• Work task: Only the lines from the one containing "purple pot: 2 -> 0" to the end of the records belong in the output; print them exactly.

*** Task inputs

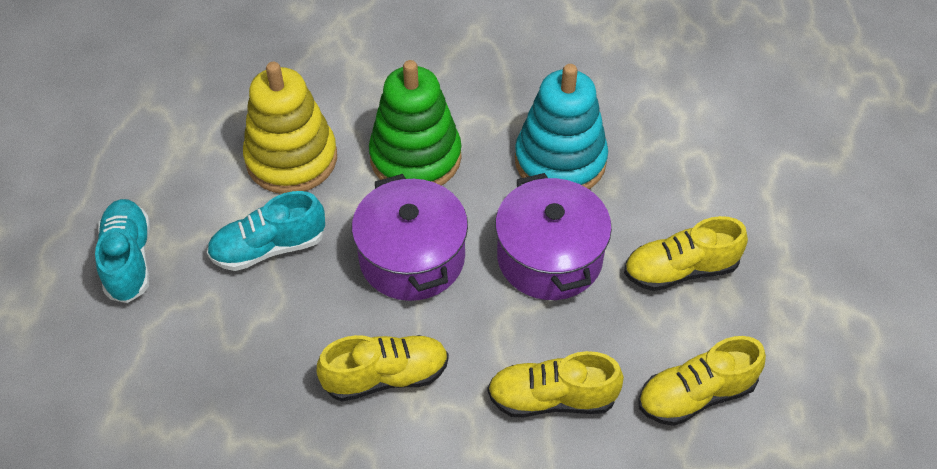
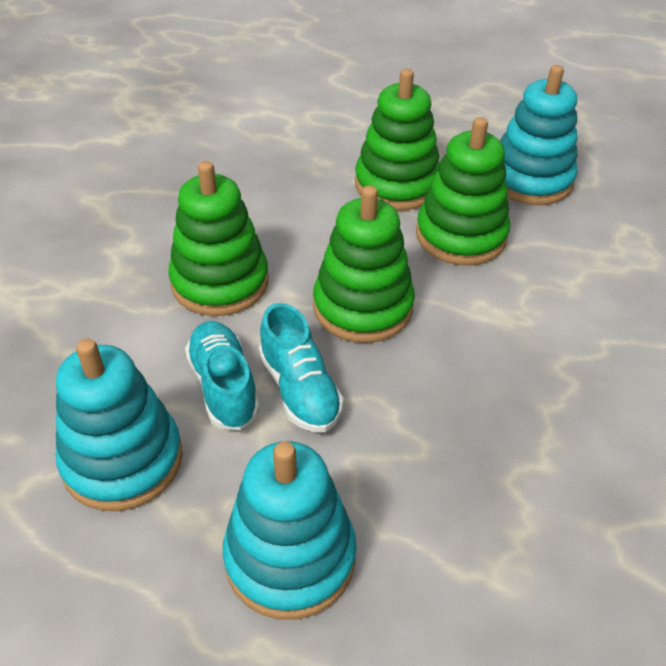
green stacking toy: 1 -> 4
purple pot: 2 -> 0
turquoise stacking toy: 1 -> 3
yellow shoe: 4 -> 0
yellow stacking toy: 1 -> 0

******

• Solution to this problem:
purple pot: 2 -> 0
turquoise stacking toy: 1 -> 3
yellow shoe: 4 -> 0
yellow stacking toy: 1 -> 0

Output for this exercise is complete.